> [Image change detection data]:
=== Section Start ===

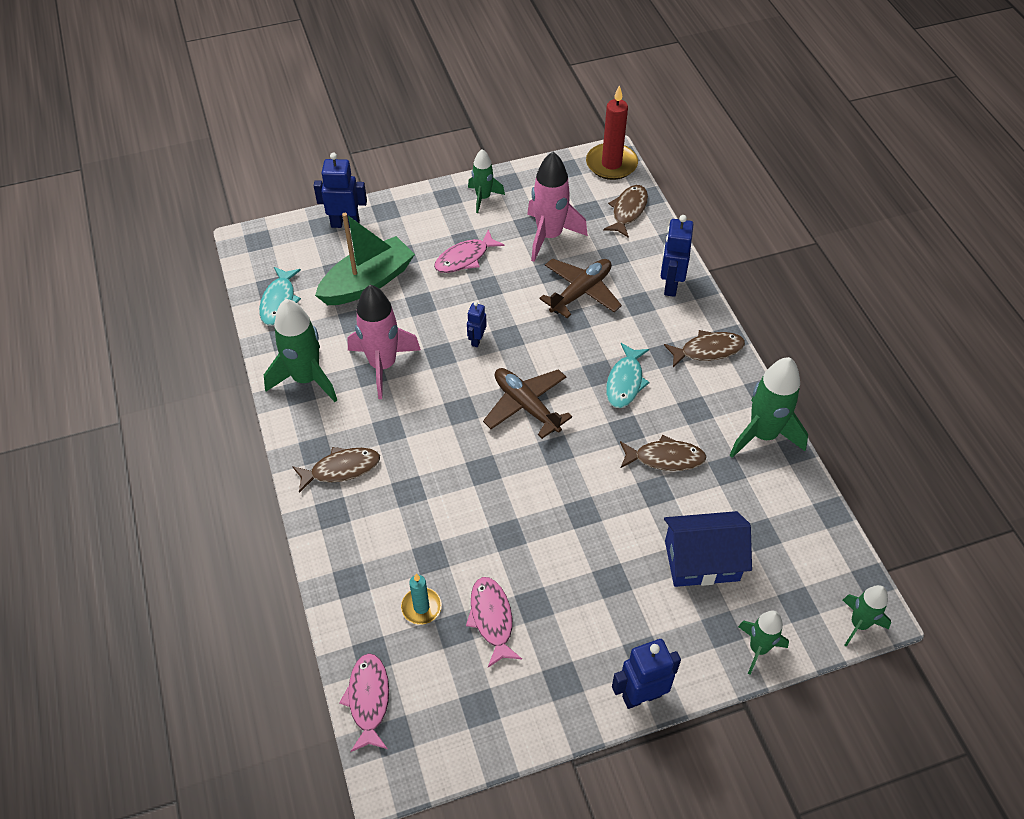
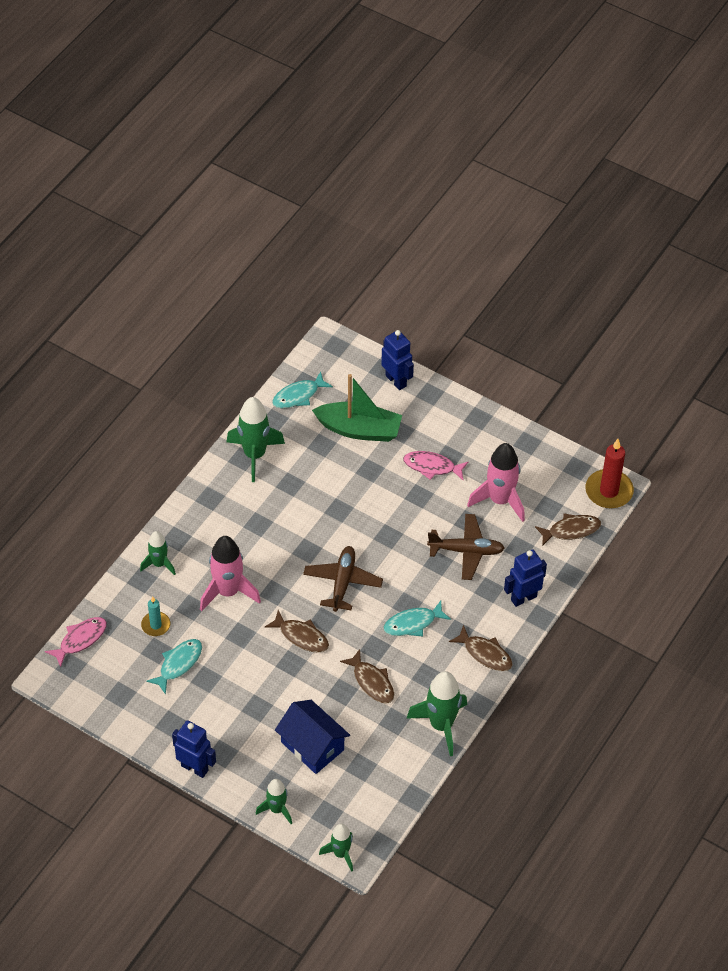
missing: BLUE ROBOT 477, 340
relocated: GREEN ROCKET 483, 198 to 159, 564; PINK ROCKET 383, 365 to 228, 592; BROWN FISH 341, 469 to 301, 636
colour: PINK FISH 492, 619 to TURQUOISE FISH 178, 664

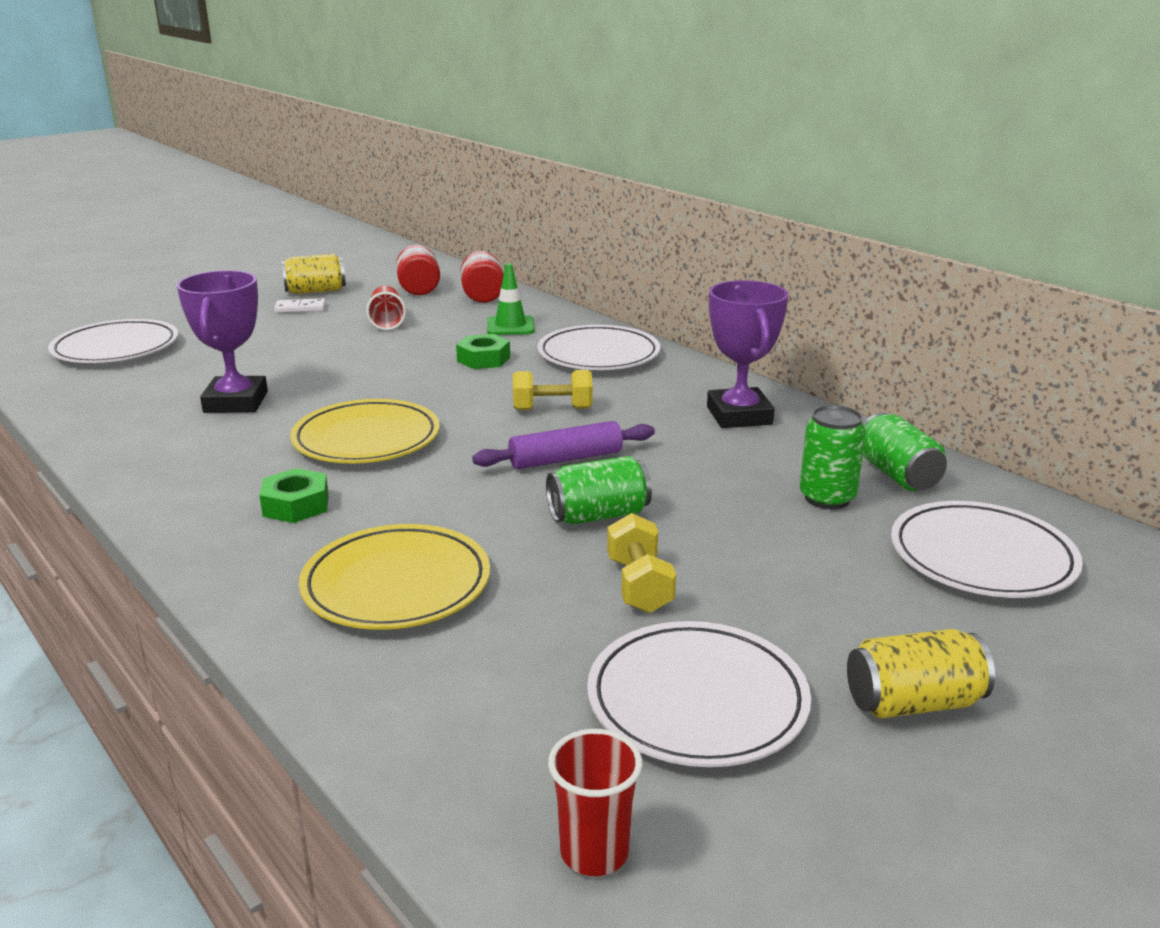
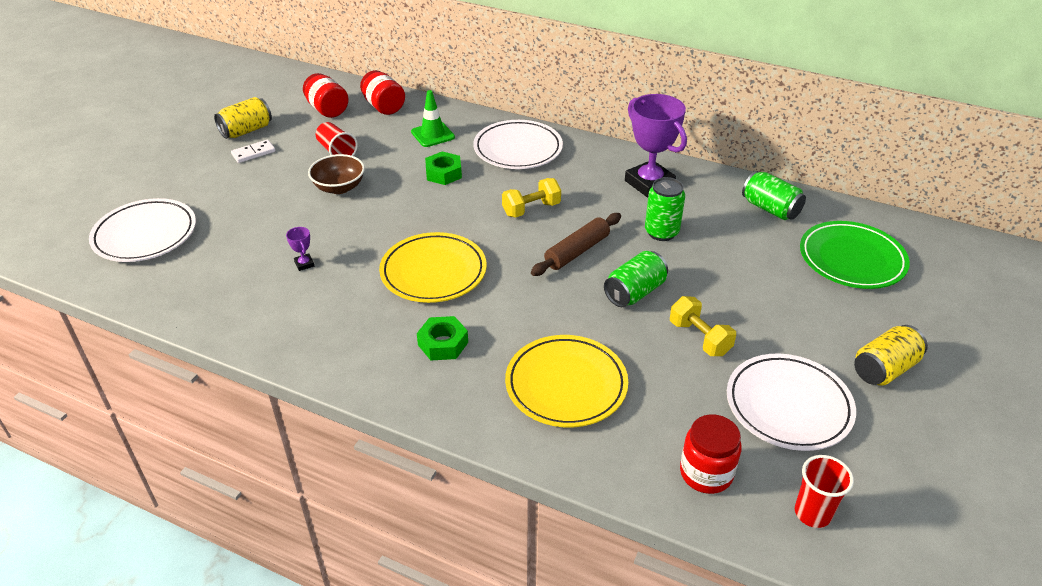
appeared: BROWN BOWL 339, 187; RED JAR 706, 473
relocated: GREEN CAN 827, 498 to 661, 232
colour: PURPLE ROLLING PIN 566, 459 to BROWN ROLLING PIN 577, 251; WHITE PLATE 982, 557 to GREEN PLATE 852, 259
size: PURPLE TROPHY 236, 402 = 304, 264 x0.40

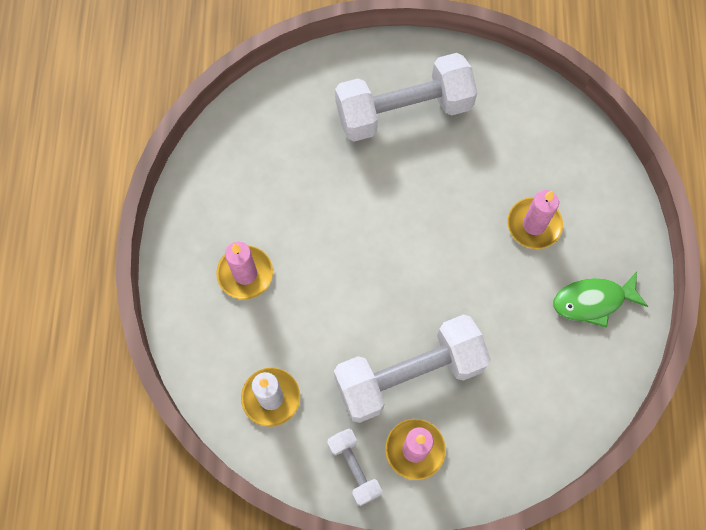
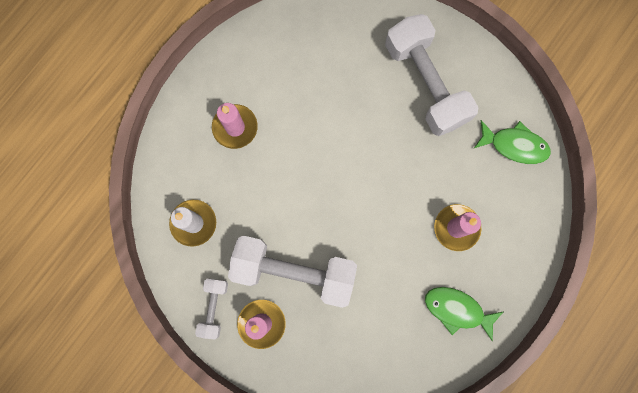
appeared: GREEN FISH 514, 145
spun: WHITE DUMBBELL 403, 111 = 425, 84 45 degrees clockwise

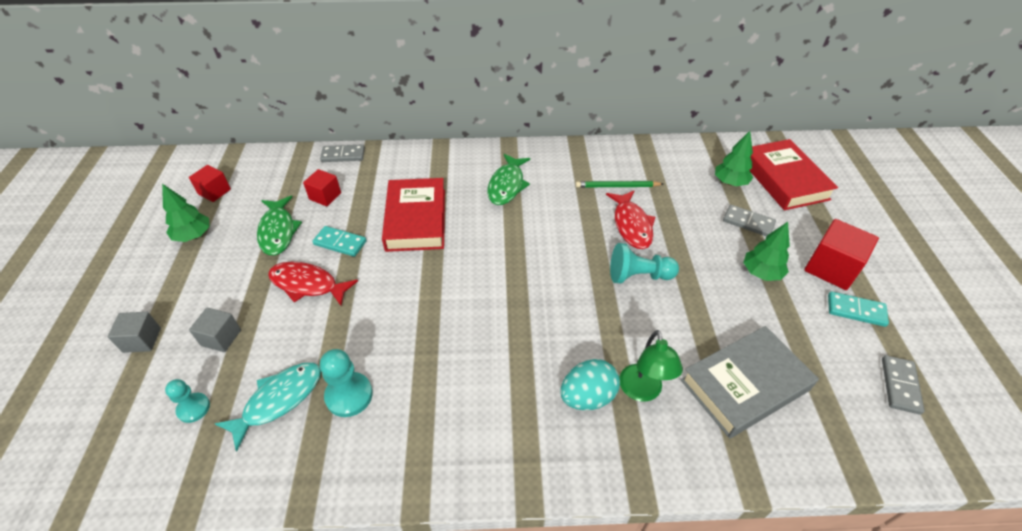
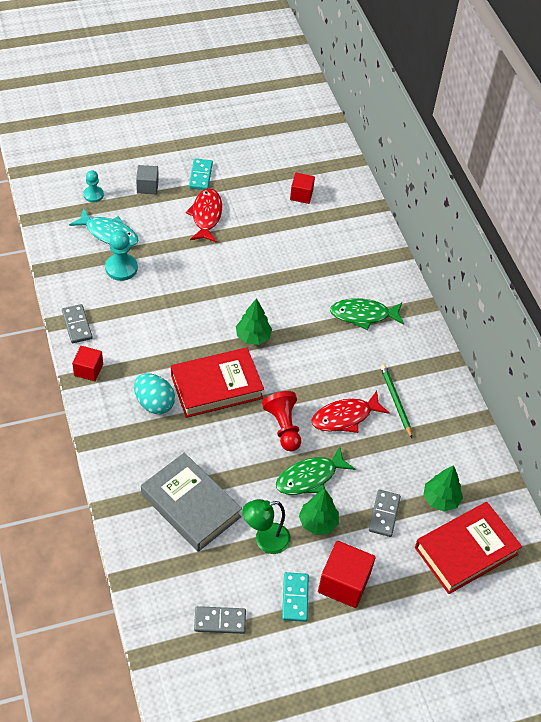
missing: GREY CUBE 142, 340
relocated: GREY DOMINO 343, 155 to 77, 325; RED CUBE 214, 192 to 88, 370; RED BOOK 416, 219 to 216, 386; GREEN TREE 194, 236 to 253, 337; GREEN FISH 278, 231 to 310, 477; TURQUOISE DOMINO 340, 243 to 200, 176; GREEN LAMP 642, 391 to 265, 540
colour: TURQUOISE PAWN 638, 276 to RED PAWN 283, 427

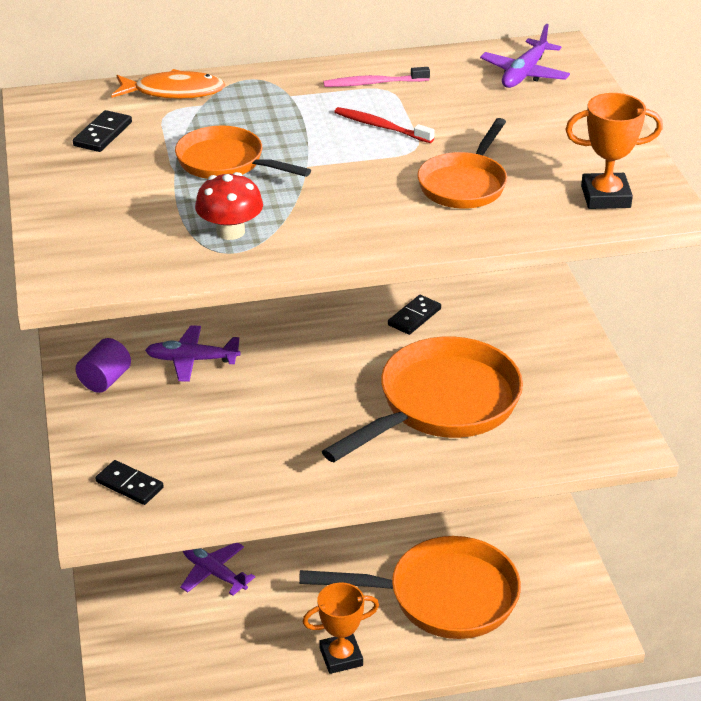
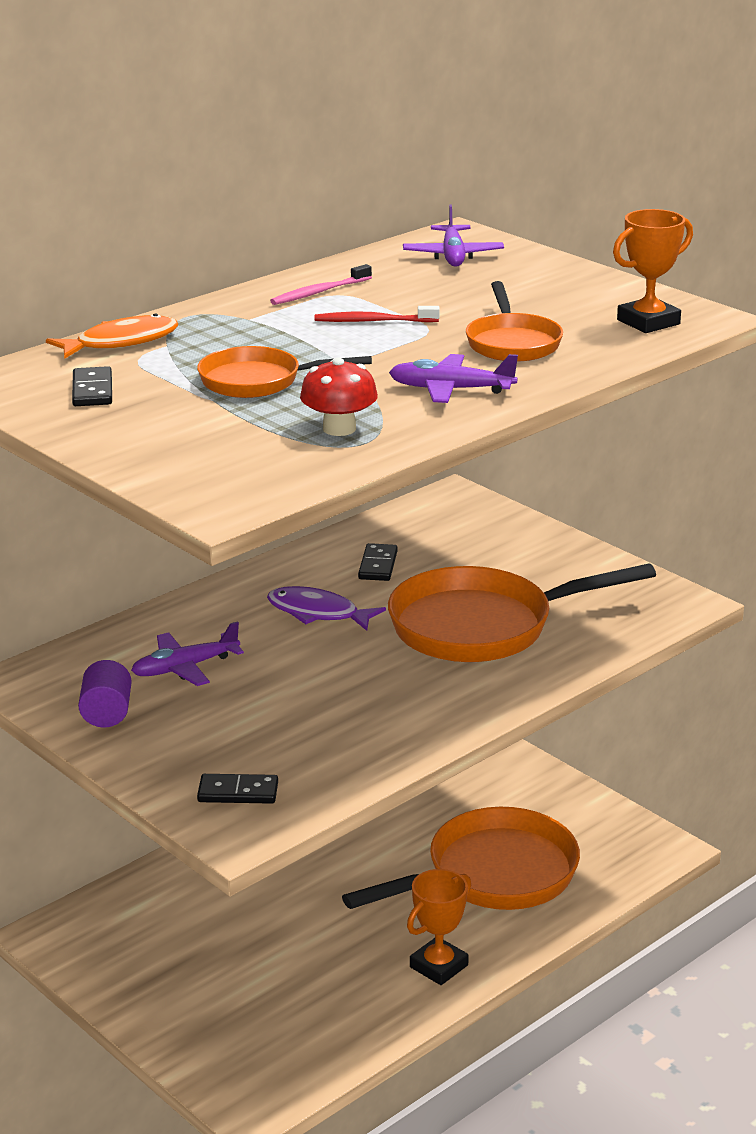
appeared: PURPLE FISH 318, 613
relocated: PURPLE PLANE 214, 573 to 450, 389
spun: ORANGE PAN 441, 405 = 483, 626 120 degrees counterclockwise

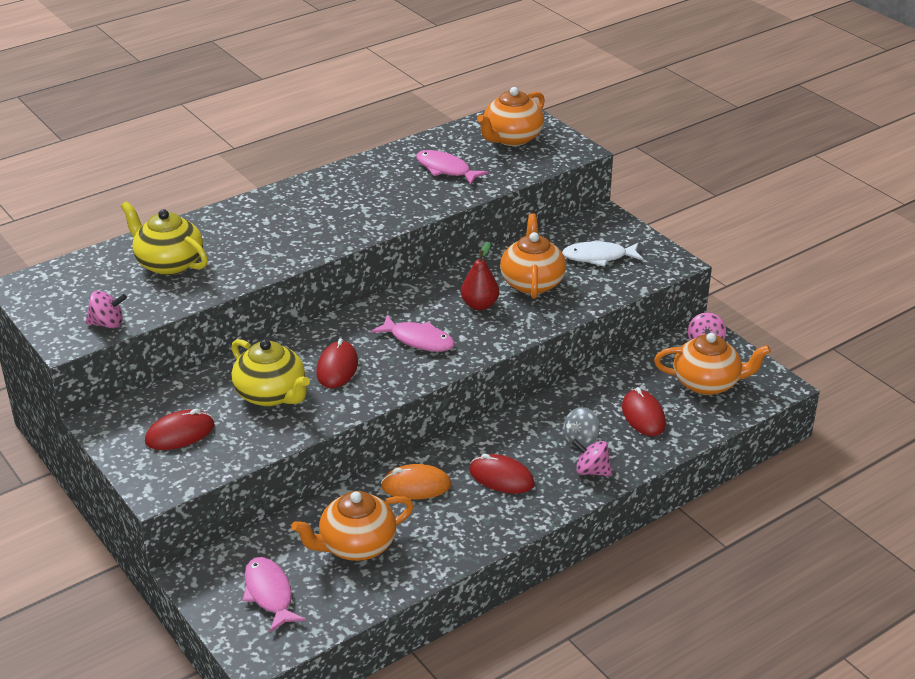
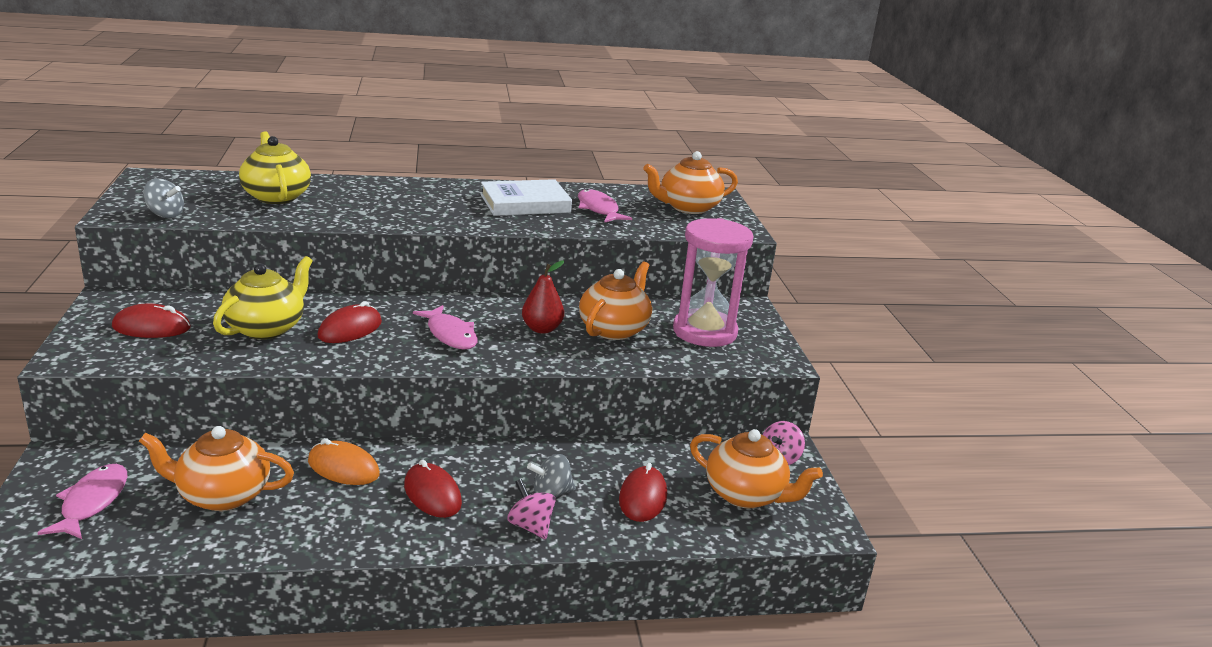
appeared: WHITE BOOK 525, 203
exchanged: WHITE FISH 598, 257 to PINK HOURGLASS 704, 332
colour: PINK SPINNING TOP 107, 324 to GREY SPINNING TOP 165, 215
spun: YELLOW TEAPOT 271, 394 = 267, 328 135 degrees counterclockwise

=== Section End ===

> [What the task asks]:
The answer must be the exact lines from the line with "relocated: GREEN ROCKET" to the final line of the data, both ends included, with no pictures.

> [Output below]:
relocated: GREEN ROCKET 483, 198 to 159, 564; PINK ROCKET 383, 365 to 228, 592; BROWN FISH 341, 469 to 301, 636
colour: PINK FISH 492, 619 to TURQUOISE FISH 178, 664

appeared: BROWN BOWL 339, 187; RED JAR 706, 473
relocated: GREEN CAN 827, 498 to 661, 232
colour: PURPLE ROLLING PIN 566, 459 to BROWN ROLLING PIN 577, 251; WHITE PLATE 982, 557 to GREEN PLATE 852, 259
size: PURPLE TROPHY 236, 402 = 304, 264 x0.40

appeared: GREEN FISH 514, 145
spun: WHITE DUMBBELL 403, 111 = 425, 84 45 degrees clockwise

missing: GREY CUBE 142, 340
relocated: GREY DOMINO 343, 155 to 77, 325; RED CUBE 214, 192 to 88, 370; RED BOOK 416, 219 to 216, 386; GREEN TREE 194, 236 to 253, 337; GREEN FISH 278, 231 to 310, 477; TURQUOISE DOMINO 340, 243 to 200, 176; GREEN LAMP 642, 391 to 265, 540
colour: TURQUOISE PAWN 638, 276 to RED PAWN 283, 427

appeared: PURPLE FISH 318, 613
relocated: PURPLE PLANE 214, 573 to 450, 389
spun: ORANGE PAN 441, 405 = 483, 626 120 degrees counterclockwise

appeared: WHITE BOOK 525, 203
exchanged: WHITE FISH 598, 257 to PINK HOURGLASS 704, 332
colour: PINK SPINNING TOP 107, 324 to GREY SPINNING TOP 165, 215
spun: YELLOW TEAPOT 271, 394 = 267, 328 135 degrees counterclockwise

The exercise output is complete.